Saved data entries
━━━━━━

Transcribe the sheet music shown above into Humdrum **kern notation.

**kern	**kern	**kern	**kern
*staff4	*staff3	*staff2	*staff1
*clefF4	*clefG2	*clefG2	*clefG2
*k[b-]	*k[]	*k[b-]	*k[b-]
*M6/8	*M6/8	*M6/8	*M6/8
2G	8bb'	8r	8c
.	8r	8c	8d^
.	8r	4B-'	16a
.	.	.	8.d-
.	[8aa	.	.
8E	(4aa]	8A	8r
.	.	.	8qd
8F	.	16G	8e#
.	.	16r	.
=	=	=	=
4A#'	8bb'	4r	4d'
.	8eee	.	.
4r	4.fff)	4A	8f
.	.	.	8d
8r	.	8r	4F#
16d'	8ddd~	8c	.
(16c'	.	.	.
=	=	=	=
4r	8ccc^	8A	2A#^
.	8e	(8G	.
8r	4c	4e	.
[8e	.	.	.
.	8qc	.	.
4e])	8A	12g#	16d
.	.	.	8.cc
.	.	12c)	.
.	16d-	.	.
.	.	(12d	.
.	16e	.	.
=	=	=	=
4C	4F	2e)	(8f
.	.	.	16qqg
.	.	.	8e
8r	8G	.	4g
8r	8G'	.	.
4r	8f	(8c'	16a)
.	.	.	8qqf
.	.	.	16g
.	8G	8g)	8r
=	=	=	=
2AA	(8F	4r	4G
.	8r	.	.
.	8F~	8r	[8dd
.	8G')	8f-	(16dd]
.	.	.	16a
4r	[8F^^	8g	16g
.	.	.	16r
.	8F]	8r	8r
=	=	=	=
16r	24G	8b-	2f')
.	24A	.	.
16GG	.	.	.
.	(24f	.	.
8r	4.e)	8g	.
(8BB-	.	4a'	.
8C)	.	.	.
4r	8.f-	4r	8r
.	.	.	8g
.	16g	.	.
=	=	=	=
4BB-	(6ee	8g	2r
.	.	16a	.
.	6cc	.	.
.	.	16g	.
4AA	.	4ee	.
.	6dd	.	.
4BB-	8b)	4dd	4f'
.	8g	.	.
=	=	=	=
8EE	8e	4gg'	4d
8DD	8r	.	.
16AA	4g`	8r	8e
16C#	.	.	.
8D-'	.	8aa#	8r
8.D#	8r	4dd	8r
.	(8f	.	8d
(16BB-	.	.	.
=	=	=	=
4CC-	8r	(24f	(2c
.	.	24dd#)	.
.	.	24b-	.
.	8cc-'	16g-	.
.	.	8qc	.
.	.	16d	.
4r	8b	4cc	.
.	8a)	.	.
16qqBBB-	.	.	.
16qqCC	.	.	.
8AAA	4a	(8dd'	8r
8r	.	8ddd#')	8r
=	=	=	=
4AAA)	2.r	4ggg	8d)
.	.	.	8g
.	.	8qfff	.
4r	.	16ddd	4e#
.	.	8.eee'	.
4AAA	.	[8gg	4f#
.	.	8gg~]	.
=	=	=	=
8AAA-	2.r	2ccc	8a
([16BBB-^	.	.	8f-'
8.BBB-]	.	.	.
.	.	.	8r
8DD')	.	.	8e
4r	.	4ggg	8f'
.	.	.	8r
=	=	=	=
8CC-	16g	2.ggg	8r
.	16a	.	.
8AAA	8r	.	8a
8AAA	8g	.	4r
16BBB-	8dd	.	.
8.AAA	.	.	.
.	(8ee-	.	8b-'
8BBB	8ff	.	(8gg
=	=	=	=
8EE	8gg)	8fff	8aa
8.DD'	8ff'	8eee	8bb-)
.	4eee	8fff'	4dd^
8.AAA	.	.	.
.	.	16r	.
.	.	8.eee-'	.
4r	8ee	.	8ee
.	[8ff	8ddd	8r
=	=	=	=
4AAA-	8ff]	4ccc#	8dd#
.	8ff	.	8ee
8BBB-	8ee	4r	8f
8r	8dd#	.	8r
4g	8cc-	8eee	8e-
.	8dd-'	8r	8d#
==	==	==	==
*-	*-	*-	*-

━━━━━━

Task objective
Return every line of the material that contains the string "kern". Case counts, so match capitalization precisely.

Answer for the task
Transcribe the sheet music shown above into Humdrum **kern notation.
**kern	**kern	**kern	**kern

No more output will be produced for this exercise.